--- Start Items ---
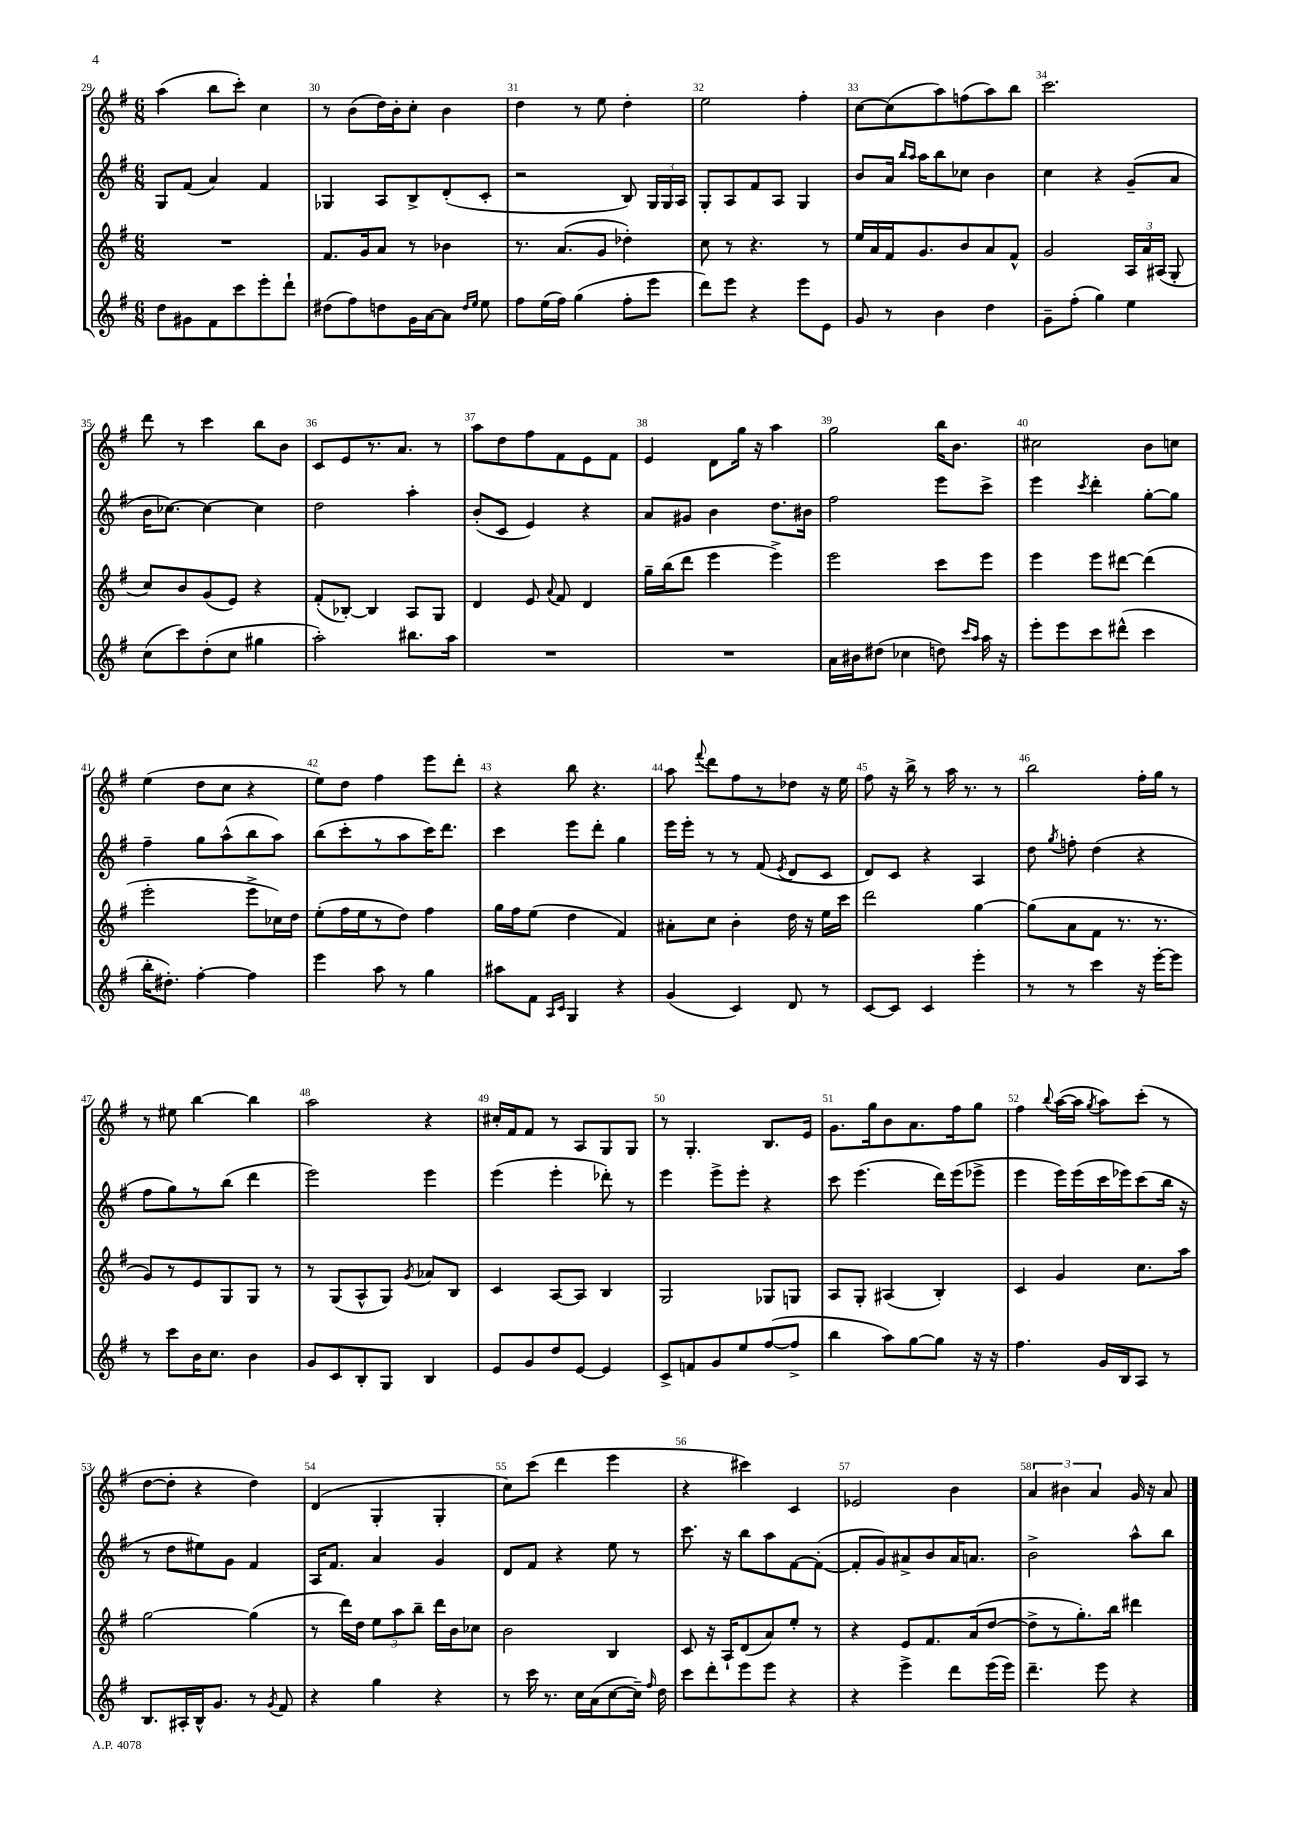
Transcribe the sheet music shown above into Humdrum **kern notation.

**kern	**kern	**kern	**kern
*part4	*part3	*part2	*part1
*staff4	*staff3	*staff2	*staff1
*clefG2	*clefG2	*clefG2	*clefG2
*k[f#]	*k[f#]	*k[f#]	*k[f#]
*M6/8	*M6/8	*M6/8	*M6/8
=29	=29	=29	=29
8dd\L	2.r	8G/L	(4aa\
8g#X\	.	(8f#/J	.
8f#\	.	4a/)	8bb\L
8ccc\	.	.	8ccc'\J)
8eee'\	.	4f#/	4cc\
8ddd`\J	.	.	.
=30	=30	=30	=30
(8dd#X\L	8.f#/L	4G-X/	8r
8ff#\)	.	.	(8b\L
.	16g/k	.	.
8ddn\	8a/J	8A/L	16dd\L)
.	.	.	16b'\J
16g\L	8r	8B^/	8cc'\J
[16a\J	.	.	.
8a\J]	4b-X\	(8d'/	4b\
16qqdd/LL	.	.	.
16qqee/JJ	.	.	.
8ee\	.	8c'/J	.
=31	=31	=31	=31
8ff#\L	8.r	2r	4dd\
(16ee\L	.	.	.
16ff#\JJ)	(8.a/L	.	.
(4gg\	.	.	8r
.	8g/J	.	8ee\
8ff#'\L	4dd-X'\)	8B/)	4dd'\
8eee\J	.	24G/LL	.
.	.	24G/	.
.	.	24A/JJ	.
=32	=32	=32	=32
8ddd\L)	8cc\	8G'/L	2ee\
8eee\J	8r	8A/	.
4r	4.r	8f#/	.
.	.	8A/J	.
8eee\L	.	4G/	4ff#'\
8e\J	8r	.	.
=33	=33	=33	=33
8g/	16ee/LL	8b/L	[8cc\L
.	16a/	.	.
8r	16f#/J	16a/Jk	(8cc\]
.	.	16qqbb/LL	.
.	.	16qqaa/JJ	.
.	8.g/	16aa\KL	.
4b\	.	8bb\	8aa\)
.	8b/	8cc-X\J	(8ffn\
4dd\	8a/	4b\	8aa\)
.	8f#^^/J	.	8bb\J
=34	=34	=34	=34
8g~\L	2g/	4cc\	2.ccc\
(8ff#'\J	.	.	.
4gg\)	.	4r	.
4ee\	24A/LL	(8g~/L	.
.	24a/	.	.
.	(24A#X/JJ	.	.
.	8G'/	8a/J	.
!!LO:LB:g=z
=35	=35	=35	=35
(8cc\L	8cc/L)	16b\KL	8ddd\
.	.	[8.cc-X\J)	.
8ccc\)	8b/	.	8r
(8dd'\	(8g/	4cc-\_	4ccc\
8cc\J	8e/J)	.	.
4gg#X\	4r	4cc-\]	8bb\L
.	.	.	8b\J
=36	=36	=36	=36
2aa'\)	(8f#'/L	2dd\	8c/L
.	[8B-X'/J)	.	8e/
.	4B-/]	.	8.r
.	.	.	8.a/J
8.bb#X\L	8A/L	4aa'\	.
.	8G/J	.	8r
16aa\Jk	.	.	.
=37	=37	=37	=37
2.r	4d/	(8b'/L	8aa\L
.	.	8c/J	8dd\
.	8e/	4e/)	8ff#\
.	8qqa/	.	.
.	8f#/	.	8f#\
.	4d/	4r	8e\
.	.	.	8f#\J
=38	=38	=38	=38
2.r	16gg~\LL	8a/L	4e/
.	(16bb\J	.	.
.	8ddd\J	8g#X/J	.
.	4eee\	4b\	8d\L
.	.	.	16gg\Jk
.	.	.	16r
.	4eee^\)	8.dd\L	4aa\
.	.	16b#X\Jk	.
=39	=39	=39	=39
16a\LL	2eee\	2ff#\	2gg\
16b#X\J	.	.	.
(8dd#X\J	.	.	.
4cc-X\	.	.	.
8ddn\)	8ccc\L	8eee\L	16bb\KL
.	.	.	8.b\J
16qqccc/LL	.	.	.
16qqaa/JJ	.	.	.
16aa\	8eee\J	8ccc^\J	.
16r	.	.	.
=40	=40	=40	=40
8eee'\L	4eee\	4eee\	2cc#X\
8eee\	.	.	.
.	.	8qccc/	.
8ccc\	8eee\L	4ddd'\	.
(8ddd#X^^\J	[8ddd#X\J	.	.
4ccc\	(4ddd#\]	[8gg'\L	8b\L
.	.	8gg\J]	8ccn\J
!!LO:LB:g=z
=41	=41	=41	=41
16bb'\KL	2eee'\	4ff#~\	(4ee\
8.dd#X'\J)	.	.	.
[4ff#'\	.	8gg\L	8dd\L
.	.	(8aa^^\	8cc\J
4ff#\]	8eee^\L	8bb\	4r
.	16cc-X\L)	8aa\J)	.
.	16dd\JJ	.	.
=42	=42	=42	=42
4eee\	(8ee'\L	(8bb\L	8ee\L)
.	16ff#\L	8ccc'\	8dd\J
.	16ee\J	.	.
8aa\	8r	8r	4ff#\
8r	8dd\J)	8aa\	.
4gg\	4ff#\	16ccc\K)	8eee\L
.	.	8.ddd\J	.
.	.	.	8ddd'\J
=43	=43	=43	=43
8aa#X\L	16gg\LL	4ccc\	4r
.	16ff#\J	.	.
8f#\J	(8ee\J	.	.
16qqA/LL	.	.	.
16qqc/JJ	.	.	.
4G/	4dd\	8eee\L	8bb\
.	.	8ddd'\J	4.r
4r	4f#/)	4gg\	.
=44	=44	=44	=44
(4g/	8a#X'\L	16eee\LL	8aa\
.	.	16eee'\JJ	.
.	.	.	8qqfff#/
.	8cc\J	8r	8ddd\L
4c/)	4b'\	8r	8ff#\
.	.	(8f#/	8r
.	.	8qe/	.
8d/	16dd\	8d/L	8dd-X\J
.	16r	.	.
8r	16ee\LL	8c/J	16r
.	16ccc\JJ	.	16ee\
=45	=45	=45	=45
[8c/L	2ddd\	8d/L)	8ff#\
8c/J]	.	8c/J	16r
.	.	.	16bb^\
4c/	.	4r	8r
.	.	.	16aa\
.	.	.	8.r
4eee'\	[4gg\	4A/	.
.	.	.	8r
=46	=46	=46	=46
8r	(8gg\L]	8dd\	2bb\
.	.	8qgg/	.
8r	8a\	8ffn'\	.
4ccc\	8f#\J	(4dd\	.
.	8.r	.	.
16r	.	4r	16ff#'\LL
[16eee'\KL	8.r	.	16gg\JJ
8eee\J]	.	.	8r
!!LO:LB:g=z
=47	=47	=47	=47
8r	8g/L)	8ff#\L	8r
8ccc\L	8r	8gg\)	8ee#X\
16b\K	8e/	8r	[4bb\
8.cc\J	.	.	.
.	8G/	(8bb\J	.
4b\	8G/J	4ddd\	4bb\]
.	8r	.	.
=48	=48	=48	=48
8g/L	8r	2eee\)	2aa\
8c/	(8G/L	.	.
8B'/	8A^^/	.	.
8G/J	8G/J)	.	.
.	8qg/	.	.
4B/	8a-X/L	4eee\	4r
.	8B/J	.	.
=49	=49	=49	=49
8e/L	4c/	(4eee\	16cc#X'/LL
.	.	.	16f#/J
8g/	.	.	8f#/J
8dd/	[8A/L	4eee'\	8r
[8e/J	8A/J]	.	8A/L
4e/]	4B/	8ddd-X'\)	8G/
.	.	8r	8G/J
=50	=50	=50	=50
8c^/L	2G/	4eee\	8r
8fn/	.	.	4.G'/
8g/	.	8eee^\L	.
8ee/	.	8eee'\J	.
([8ff#/	8G-X/L	4r	8.B/L
8ff#^/J]	8Gn/J	.	.
.	.	.	16e/Jk
=51	=51	=51	=51
4bb\	8A/L	8ccc\	8.g\L
.	8G'/J	(4.eee\	.
.	.	.	16gg\k
8aa\L)	(4A#X/	.	8b\
[8gg\	.	.	8.a\
8gg\J]	4B'/)	16ddd\LL)	.
.	.	(16eee\J	16ff#\k
16r	.	8eee-X^\J	8gg\J
16r	.	.	.
=52	=52	=52	=52
4.ff#\	4c/	4eee\	4ff#\
.	.	.	8qqbb/
.	4g/	16eee\LL)	([16aa\LL
.	.	(16eee\	16aa\JJ]
.	.	.	8qgg/
16g/LL	.	16ccc\	8aa\L)
16B/J	.	16eee-X\J)	.
8A/J	8.cc\L	(8ccc\	(8ccc'\J
8r	.	16bb\Jk	8r
.	16aa\Jk	16r	.
!!LO:LB:g=z
=53	=53	=53	=53
8.B/L	[2gg\	8r	[8dd\L
.	.	8dd\L	8dd'\J]
16A#X'/L	.	.	.
16B^^/J	.	8ee#X\)	4r
8.g/J	.	.	.
.	.	8g\J	.
8r	(4gg\]	4f#/	4dd\)
8qg/	.	.	.
8f#/	.	.	.
=54	=54	=54	=54
4r	8r	16A/KL	(4d/
.	.	8.f#/J	.
.	16ddd\LL)	.	.
.	16dd\JJ	.	.
4gg\	12ee\L	4a/	4G'/
.	12aa\	.	.
.	12bb~\J	.	.
4r	16ddd\LL	4g/	4G'/
.	16b\J	.	.
.	8cc-X\J	.	.
=55	=55	=55	=55
8r	2b\	8d/L	8cc\L)
16ccc\	.	8f#/J	(8ccc\J
8.r	.	.	.
.	.	4r	4ddd\
16cc\LL	.	.	.
(16a\J	.	.	.
[8cc\	4B/	8ee\	4eee\
16cc~\Jk])	.	8r	.
16qqff#/	.	.	.
16dd\	.	.	.
=56	=56	=56	=56
8ccc\L	8c/	8.ccc\	4r
8ddd'\	16r	.	.
.	16A`/KL	16r	.
8eee\	(8d/	8bb\L	4ccc#X\)
8eee\J	8a/)	8aa\	.
4r	8ee'/J	[8f#\	4c/
.	8r	(8f#'\J_	.
=57	=57	=57	=57
4r	4r	8f#'/L]	2e-X/
.	.	8g/)	.
4eee^\	8e/L	8a#X^/	.
.	8.f#/	8b/	.
8ddd\L	.	16a#/K	4b\
.	(16a/k	8.an/J	.
(16eee\L	[8dd/J	.	.
16eee\JJ)	.	.	.
=58	=58	=58	=58
4.ddd~\	8dd^\L]	2b^\	6a/
.	8r	.	.
.	.	.	6b#X\
.	8.gg'\)	.	.
.	.	.	6a/
8eee\	.	.	.
.	16bb\Jk	.	.
4r	4ddd#X\	8aa^^\L	16g/
.	.	.	16r
.	.	8bb\J	8a/
==	==	==	==
*-	*-	*-	*-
--- End Items ---
**What to produce**: Find every line in the rows above that contains the string "kern" and copy each of those lines.

**Solution to the problem**:
Transcribe the sheet music shown above into Humdrum **kern notation.
**kern	**kern	**kern	**kern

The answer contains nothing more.